### Stated goal
Retype, exactly as written, every line from the one containing "H&E-stained breast tissue" through the last line of the records below, both included; skip the pictures.

(Stored records)
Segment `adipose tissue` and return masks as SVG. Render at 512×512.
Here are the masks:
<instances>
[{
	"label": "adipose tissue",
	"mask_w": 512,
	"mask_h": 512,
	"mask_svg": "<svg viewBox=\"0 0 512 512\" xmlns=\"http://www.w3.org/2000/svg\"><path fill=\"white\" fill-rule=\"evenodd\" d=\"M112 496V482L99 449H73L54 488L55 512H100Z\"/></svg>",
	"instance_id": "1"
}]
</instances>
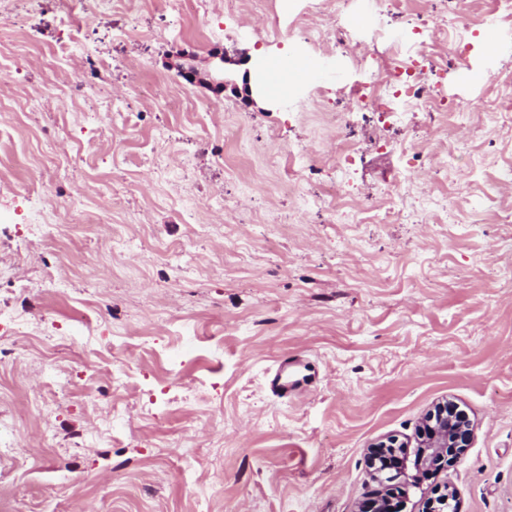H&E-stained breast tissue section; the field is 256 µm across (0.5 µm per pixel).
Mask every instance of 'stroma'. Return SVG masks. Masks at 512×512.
<instances>
[{"instance_id":"stroma-1","label":"stroma","mask_w":512,"mask_h":512,"mask_svg":"<svg viewBox=\"0 0 512 512\" xmlns=\"http://www.w3.org/2000/svg\"><path fill=\"white\" fill-rule=\"evenodd\" d=\"M316 2L280 0L272 15L261 0L189 13L114 0L102 24L97 0L66 21L51 0L0 8V499L12 512H358L380 489L371 445L415 441L446 398L469 416V446L409 472L401 512H425L448 485L460 512H512V279L499 276L512 268V43L488 50L494 0L463 16L445 0L311 13L328 27L359 16L365 31L436 25L461 42L442 83L473 124L432 106L384 126L351 87L385 44L317 53L296 26ZM88 38L96 74L82 65ZM217 51L251 95L216 85ZM291 53L312 77L281 98L238 62ZM484 67L491 79H466ZM348 136L357 192L338 198L325 189ZM408 149L424 158L405 190L412 222L356 223L390 207ZM278 374L295 383L287 396L272 391Z\"/></svg>"}]
</instances>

### Answer for the task
H&E-stained breast tissue section; the field is 256 µm across (0.5 µm per pixel).
Mask every instance of 'stroma'. Return SVG masks. Masks at 512×512.
<instances>
[{"instance_id":"stroma-1","label":"stroma","mask_w":512,"mask_h":512,"mask_svg":"<svg viewBox=\"0 0 512 512\" xmlns=\"http://www.w3.org/2000/svg\"><path fill=\"white\" fill-rule=\"evenodd\" d=\"M316 2L280 0L272 15L261 0L189 13L114 0L102 24L97 0L66 21L51 0L0 8V499L12 512H358L380 489L371 445L415 441L446 398L469 416V446L409 472L401 512H425L448 485L460 512H512V279L499 276L512 268V43L488 50L494 0L463 16L445 0L311 13L328 27L359 16L365 31L436 25L461 42L442 83L473 124L432 106L384 126L351 87L385 44L317 53L296 26ZM88 38L96 74L82 65ZM217 51L251 95L216 85ZM291 53L312 77L281 98L238 62ZM484 67L491 79H466ZM348 136L357 192L338 198L325 189ZM408 149L424 158L405 190L412 222L356 223L390 207ZM278 374L295 383L287 396L272 391Z\"/></svg>"}]
</instances>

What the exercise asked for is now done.